Problem description: Make an exact copy of the records, with the pictures left out.

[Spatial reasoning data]
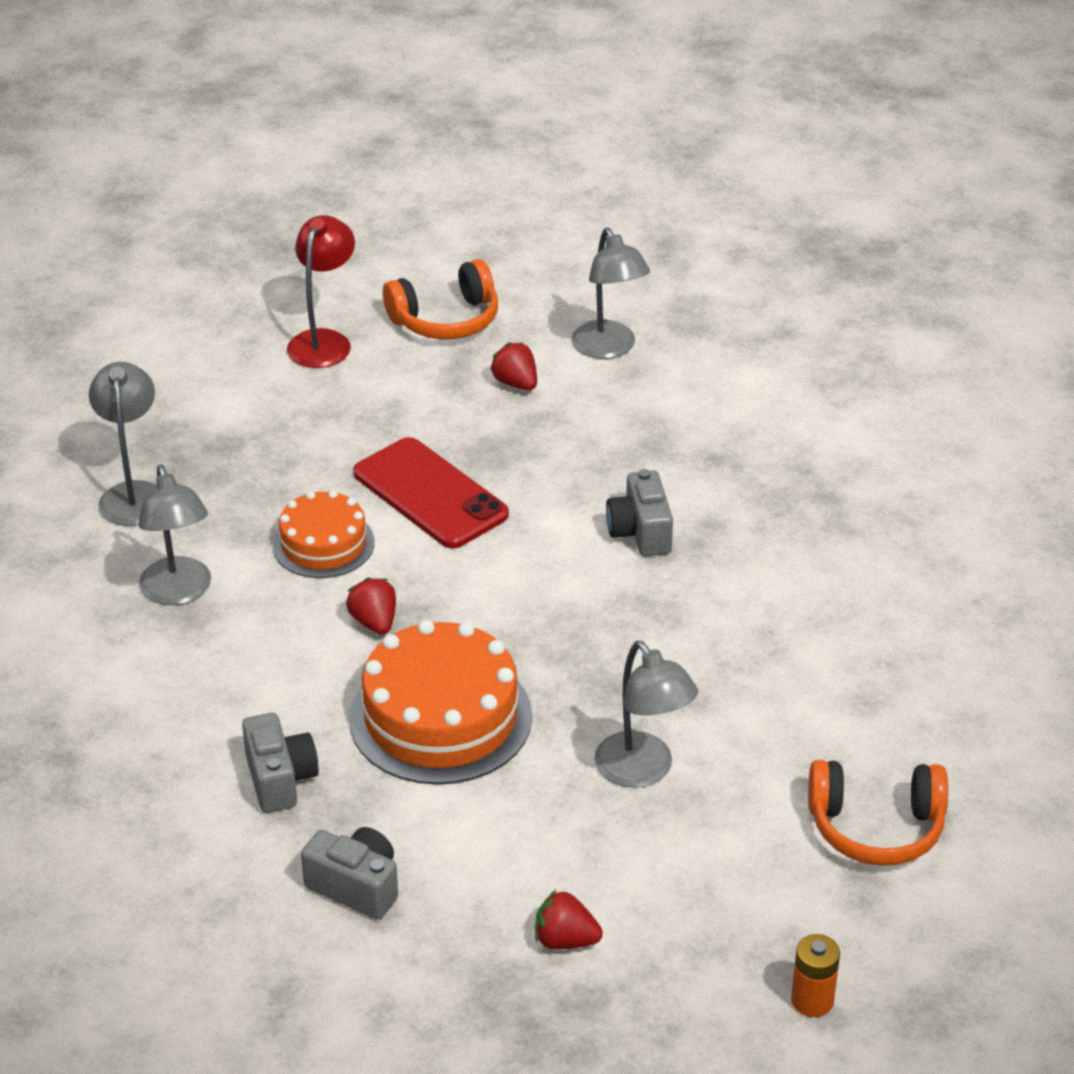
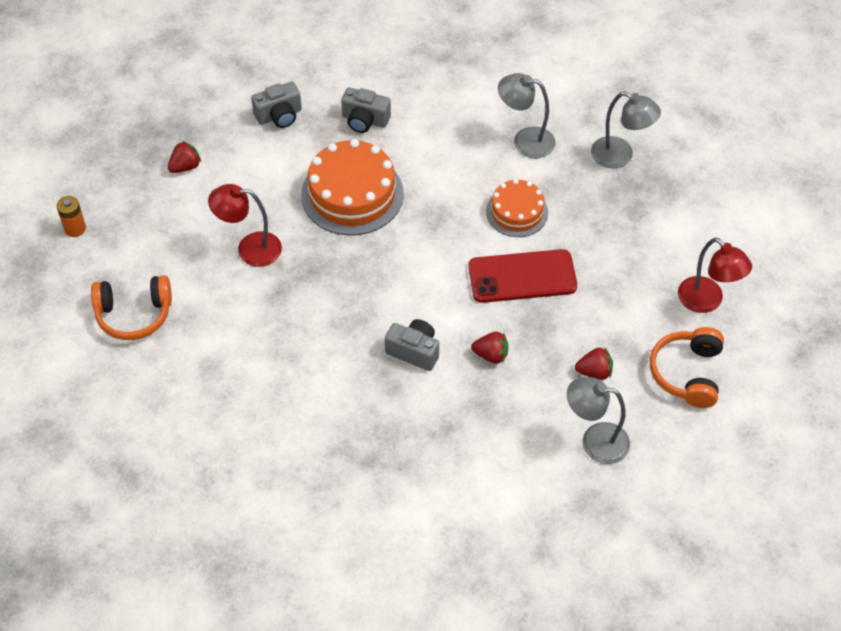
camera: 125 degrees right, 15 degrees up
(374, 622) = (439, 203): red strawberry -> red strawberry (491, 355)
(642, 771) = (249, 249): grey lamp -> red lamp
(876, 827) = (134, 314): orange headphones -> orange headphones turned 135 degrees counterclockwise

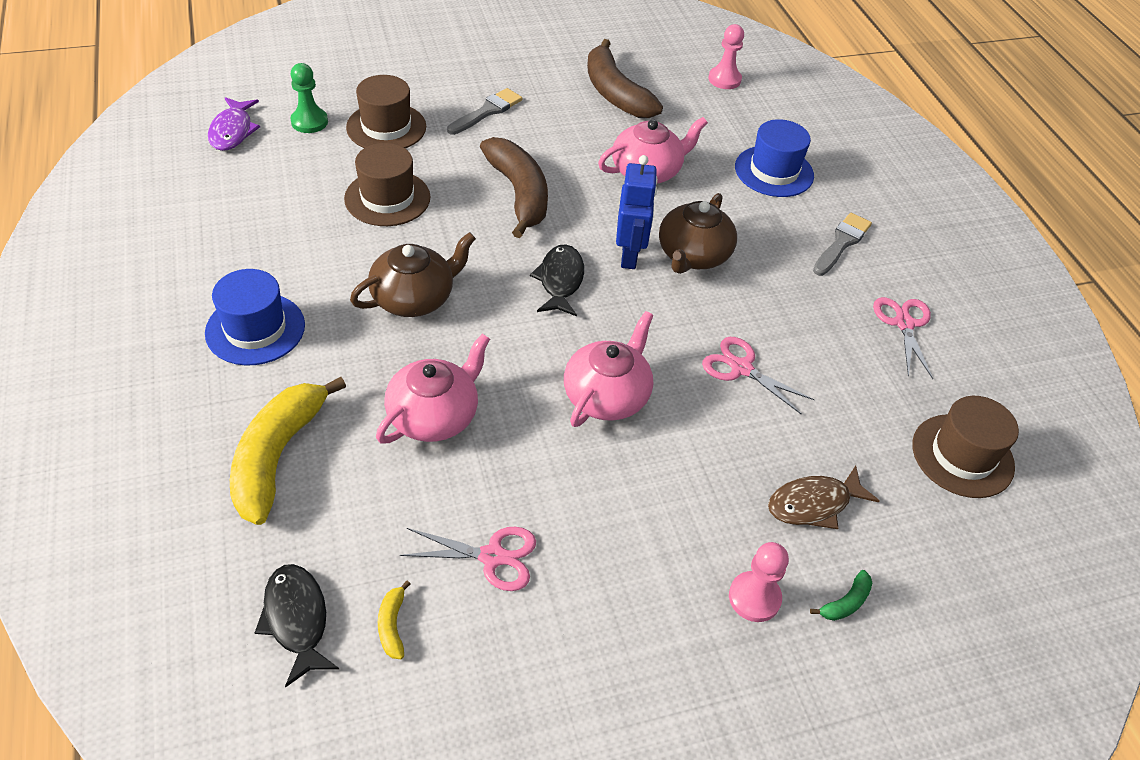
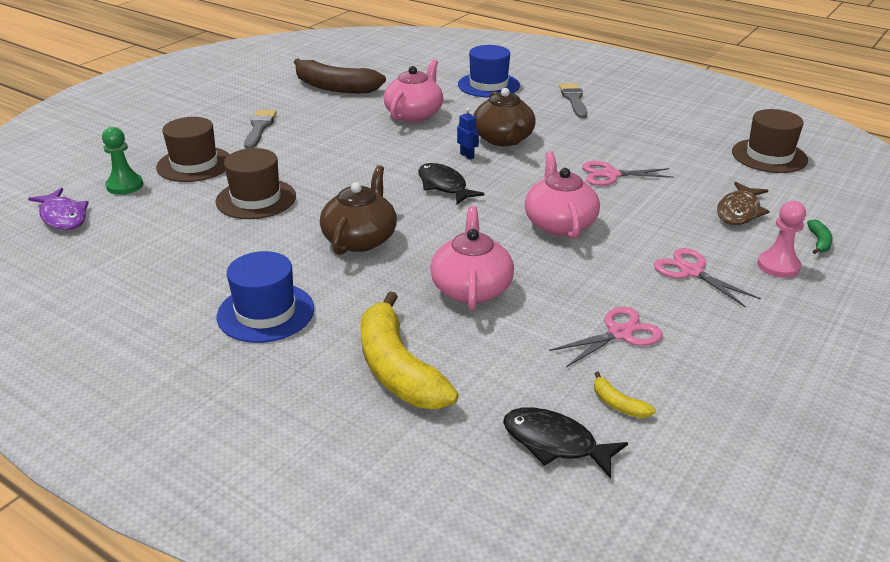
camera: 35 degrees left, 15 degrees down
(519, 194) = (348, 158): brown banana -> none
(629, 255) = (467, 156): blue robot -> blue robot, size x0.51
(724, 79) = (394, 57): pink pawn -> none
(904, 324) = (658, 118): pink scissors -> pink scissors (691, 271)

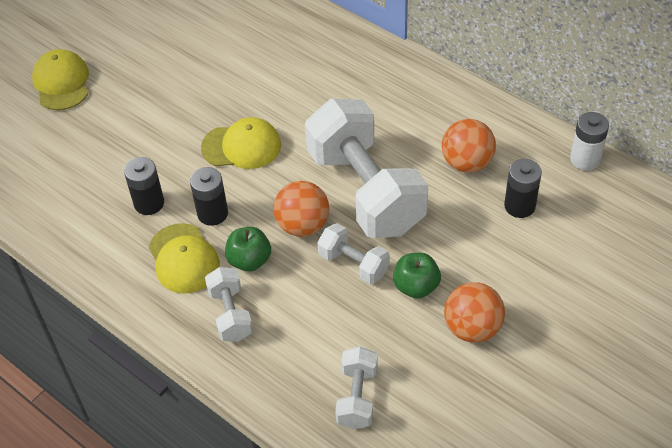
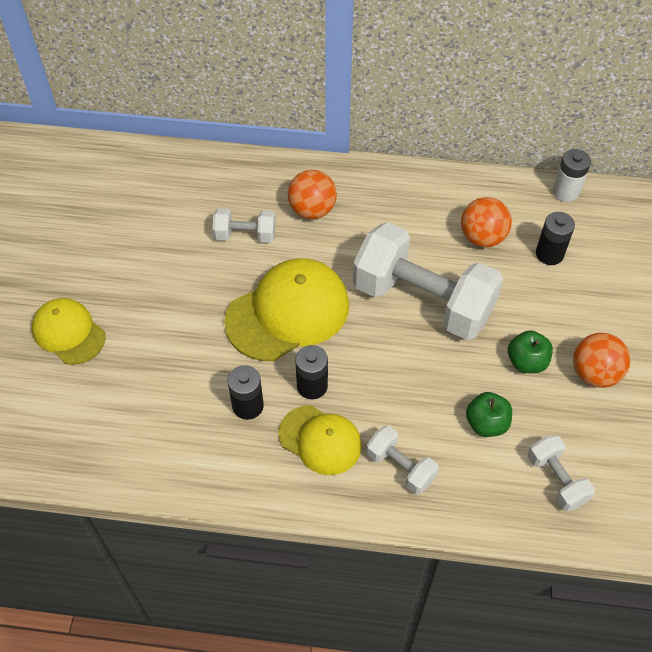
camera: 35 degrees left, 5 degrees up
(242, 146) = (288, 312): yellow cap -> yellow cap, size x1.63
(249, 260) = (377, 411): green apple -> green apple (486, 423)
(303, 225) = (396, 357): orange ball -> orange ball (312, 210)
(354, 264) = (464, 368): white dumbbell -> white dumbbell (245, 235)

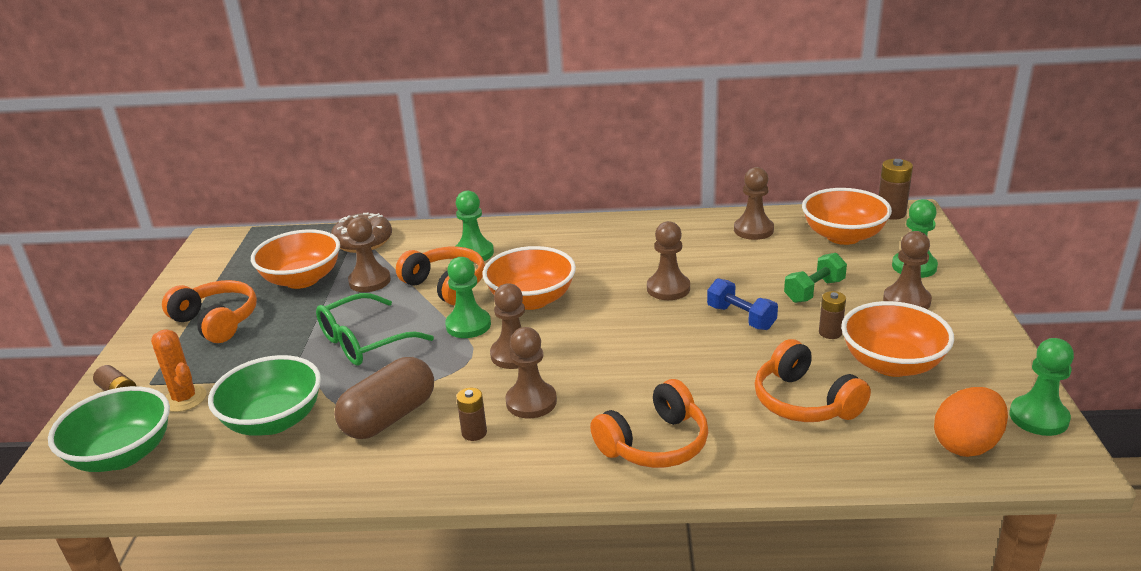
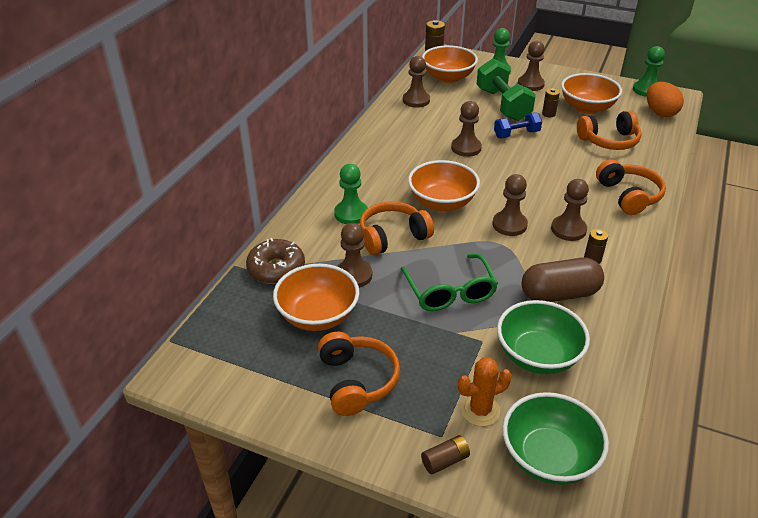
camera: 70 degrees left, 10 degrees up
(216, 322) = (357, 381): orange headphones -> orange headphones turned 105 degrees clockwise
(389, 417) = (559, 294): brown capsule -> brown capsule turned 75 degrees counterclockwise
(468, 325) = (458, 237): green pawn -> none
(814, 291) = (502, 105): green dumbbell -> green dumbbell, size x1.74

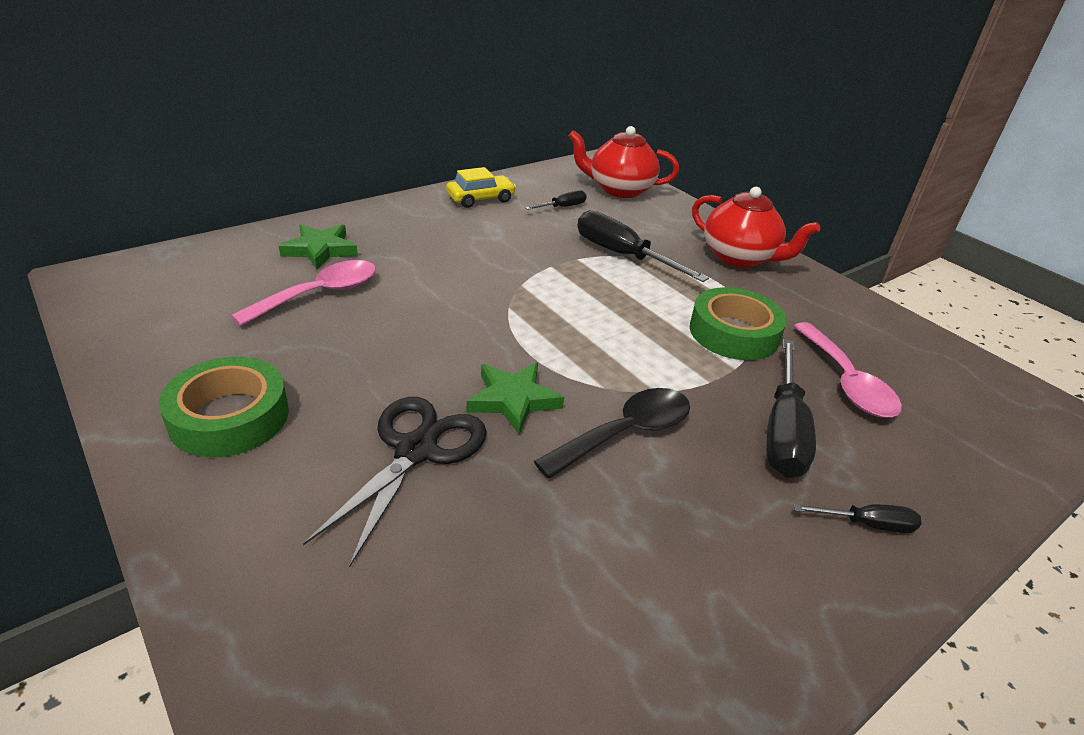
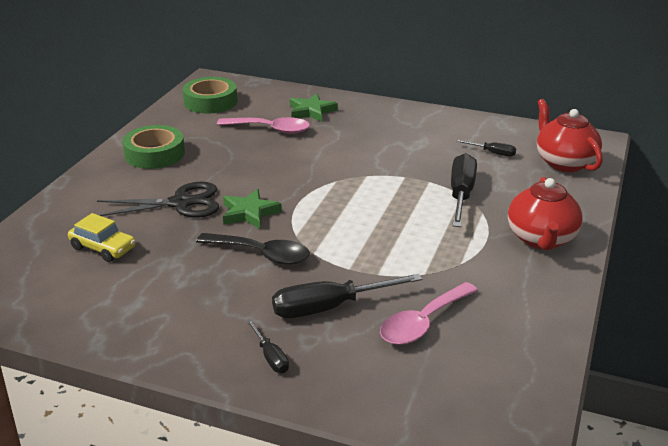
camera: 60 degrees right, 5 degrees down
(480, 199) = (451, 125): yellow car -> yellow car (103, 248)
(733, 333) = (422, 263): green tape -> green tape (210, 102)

Worked solution:
camera: 125 degrees right, 15 degrees up
(374, 622) = (439, 203): red strawberry -> red strawberry (491, 355)
(642, 771) = (249, 249): grey lamp -> red lamp
(876, 827) = (134, 314): orange headphones -> orange headphones turned 135 degrees counterclockwise

camera: 35 degrees left, 15 degrees down
(519, 194) = (348, 158): brown banana -> none
(629, 255) = (467, 156): blue robot -> blue robot, size x0.51
(724, 79) = (394, 57): pink pawn -> none
(904, 324) = (658, 118): pink scissors -> pink scissors (691, 271)

camera: 35 degrees left, 5 degrees up
(242, 146) = (288, 312): yellow cap -> yellow cap, size x1.63
(249, 260) = (377, 411): green apple -> green apple (486, 423)
(303, 225) = (396, 357): orange ball -> orange ball (312, 210)
(354, 264) = (464, 368): white dumbbell -> white dumbbell (245, 235)

camera: 70 degrees left, 10 degrees up
(216, 322) = (357, 381): orange headphones -> orange headphones turned 105 degrees clockwise
(389, 417) = (559, 294): brown capsule -> brown capsule turned 75 degrees counterclockwise
(468, 325) = (458, 237): green pawn -> none
(814, 291) = (502, 105): green dumbbell -> green dumbbell, size x1.74

camera: 60 degrees right, 5 degrees down
(480, 199) = (451, 125): yellow car -> yellow car (103, 248)
(733, 333) = (422, 263): green tape -> green tape (210, 102)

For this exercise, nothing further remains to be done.